STUDY MATERIAL
- Opening Delimiter -

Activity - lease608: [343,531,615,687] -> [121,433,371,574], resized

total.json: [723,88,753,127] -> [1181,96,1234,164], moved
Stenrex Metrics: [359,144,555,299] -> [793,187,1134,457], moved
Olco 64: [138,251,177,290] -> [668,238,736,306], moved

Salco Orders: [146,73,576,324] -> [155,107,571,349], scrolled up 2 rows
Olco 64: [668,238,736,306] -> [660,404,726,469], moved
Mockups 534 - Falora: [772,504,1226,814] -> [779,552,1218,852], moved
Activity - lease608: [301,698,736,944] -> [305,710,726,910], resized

- Closing Delimiter -

WHAT IS NEEDED
Word for word, write out each record shown above.

EXPECTED ANSWER
Activity - lease608: [343,531,615,687] -> [121,433,371,574], resized

total.json: [723,88,753,127] -> [1181,96,1234,164], moved
Stenrex Metrics: [359,144,555,299] -> [793,187,1134,457], moved
Olco 64: [138,251,177,290] -> [668,238,736,306], moved

Salco Orders: [146,73,576,324] -> [155,107,571,349], scrolled up 2 rows
Olco 64: [668,238,736,306] -> [660,404,726,469], moved
Mockups 534 - Falora: [772,504,1226,814] -> [779,552,1218,852], moved
Activity - lease608: [301,698,736,944] -> [305,710,726,910], resized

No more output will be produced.